Scene difference descriptions:
::::
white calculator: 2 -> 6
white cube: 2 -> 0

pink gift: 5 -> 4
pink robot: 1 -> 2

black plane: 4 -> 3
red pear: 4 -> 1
::::
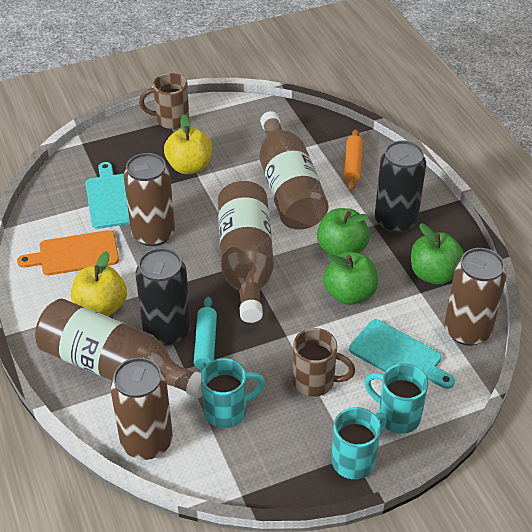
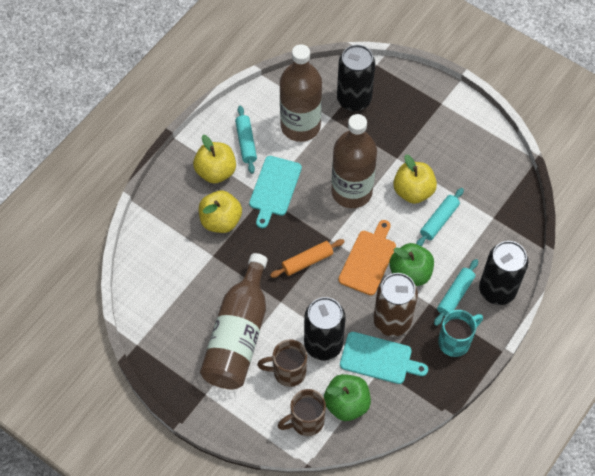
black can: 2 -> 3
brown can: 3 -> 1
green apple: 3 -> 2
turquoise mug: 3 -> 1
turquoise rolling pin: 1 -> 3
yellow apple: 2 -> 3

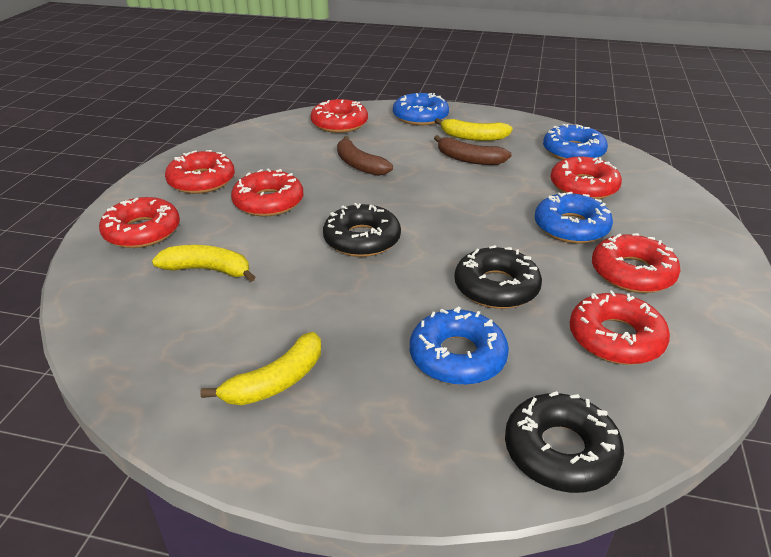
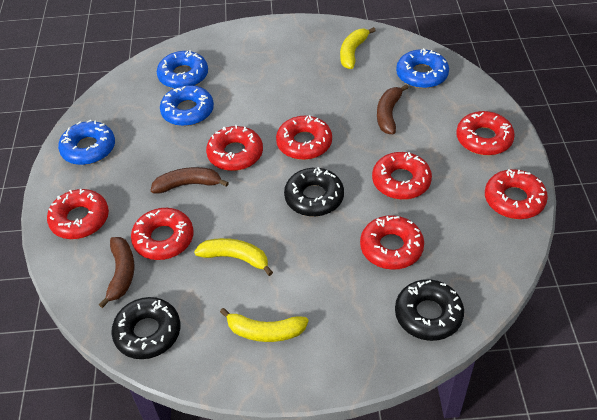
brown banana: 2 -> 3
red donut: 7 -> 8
::::
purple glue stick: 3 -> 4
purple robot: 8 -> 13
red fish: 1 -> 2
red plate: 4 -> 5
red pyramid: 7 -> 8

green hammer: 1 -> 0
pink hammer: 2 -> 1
::::
EXERCISE DIRECTIONS: Word for word, restate the lines above from the line containing "white calculator: 2 -> 6" through the line containing "red pear: 4 -> 1", with both included and nothing else.

ANSWER BOX:
white calculator: 2 -> 6
white cube: 2 -> 0

pink gift: 5 -> 4
pink robot: 1 -> 2

black plane: 4 -> 3
red pear: 4 -> 1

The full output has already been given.